_Data for this exercise_

════════════════

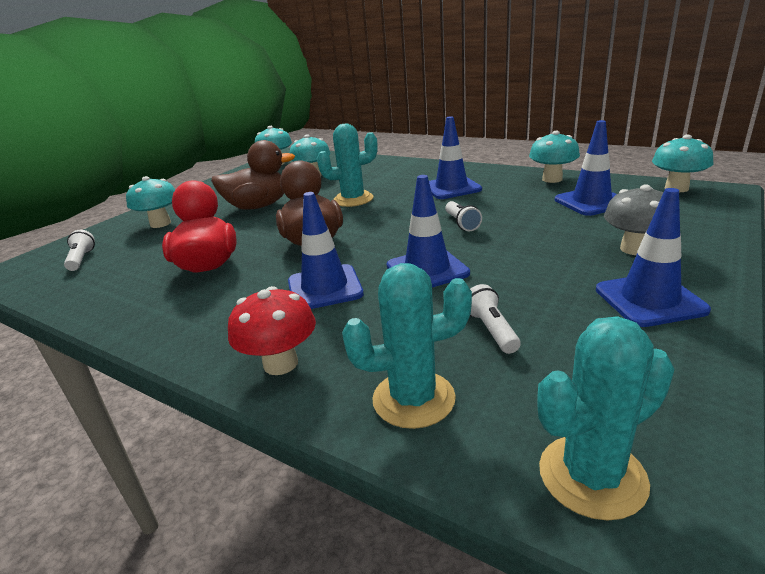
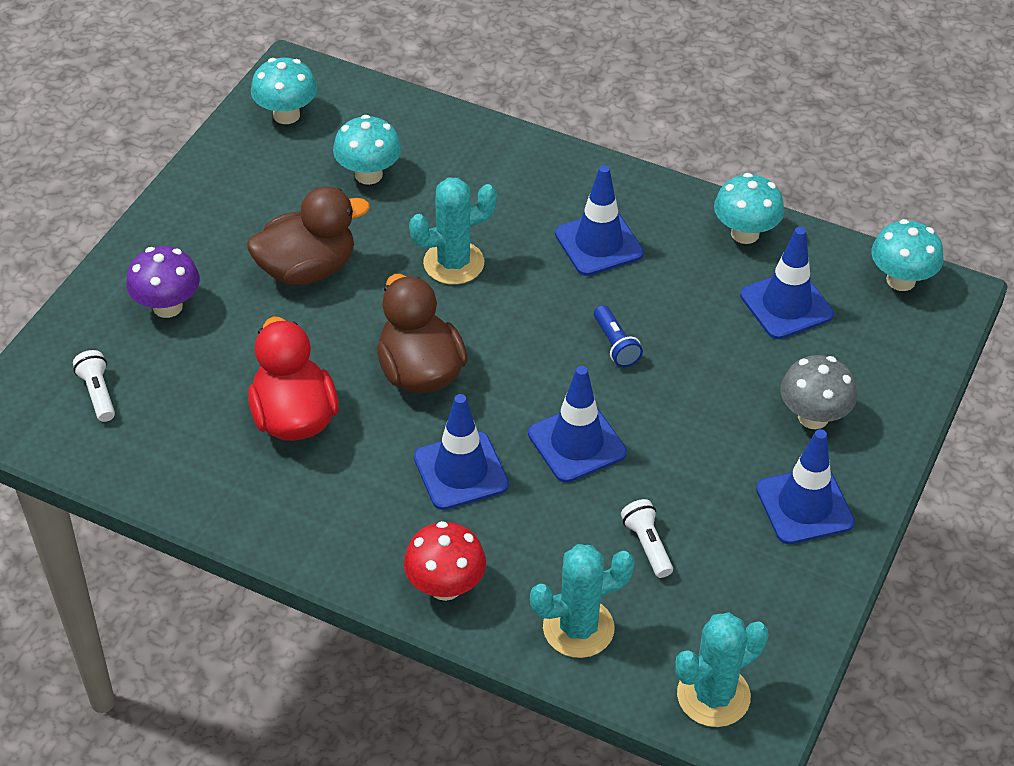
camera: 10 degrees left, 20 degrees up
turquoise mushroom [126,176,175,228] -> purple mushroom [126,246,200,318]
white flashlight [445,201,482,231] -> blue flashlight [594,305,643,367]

════════════════

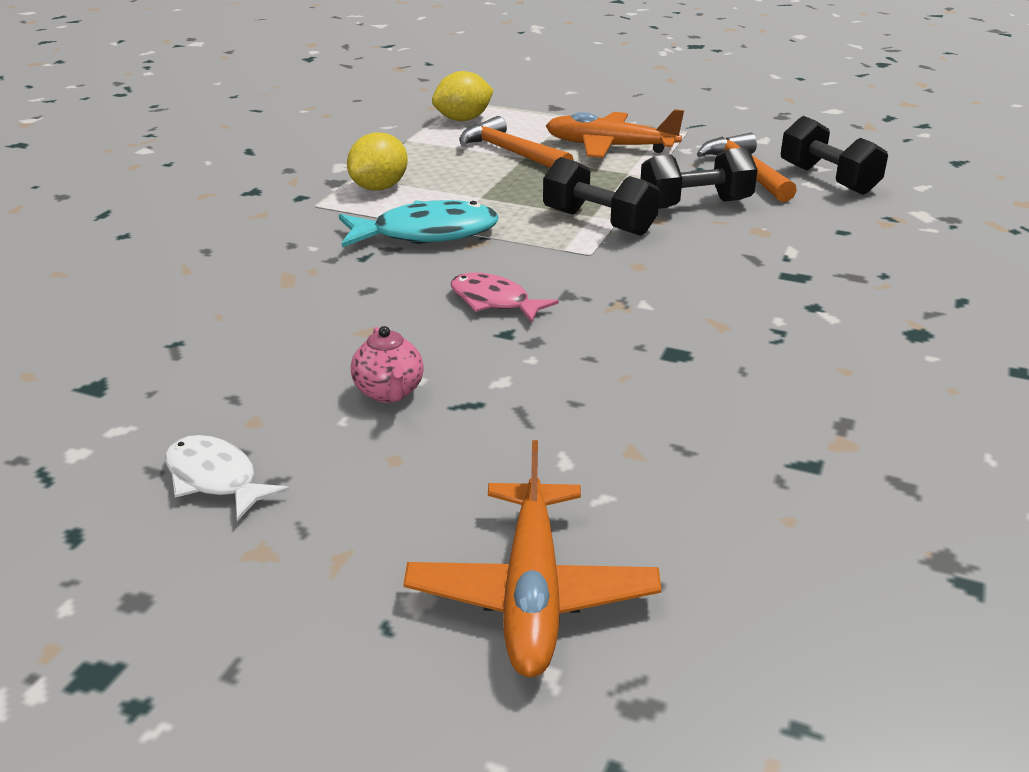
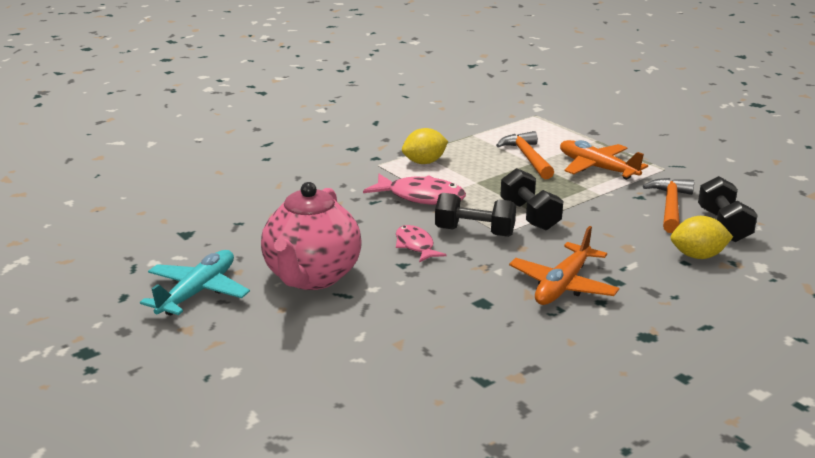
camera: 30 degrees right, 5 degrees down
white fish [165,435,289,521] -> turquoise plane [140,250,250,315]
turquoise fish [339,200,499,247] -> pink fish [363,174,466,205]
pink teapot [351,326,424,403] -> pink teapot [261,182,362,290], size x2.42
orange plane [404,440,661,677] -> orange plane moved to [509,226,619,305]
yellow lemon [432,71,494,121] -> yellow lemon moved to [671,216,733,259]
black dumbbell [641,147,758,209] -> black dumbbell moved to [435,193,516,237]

════════════════

_Work task_
Scan the data above for the word "plane", then copy every line that holds it.

_Result_
white fish [165,435,289,521] -> turquoise plane [140,250,250,315]
orange plane [404,440,661,677] -> orange plane moved to [509,226,619,305]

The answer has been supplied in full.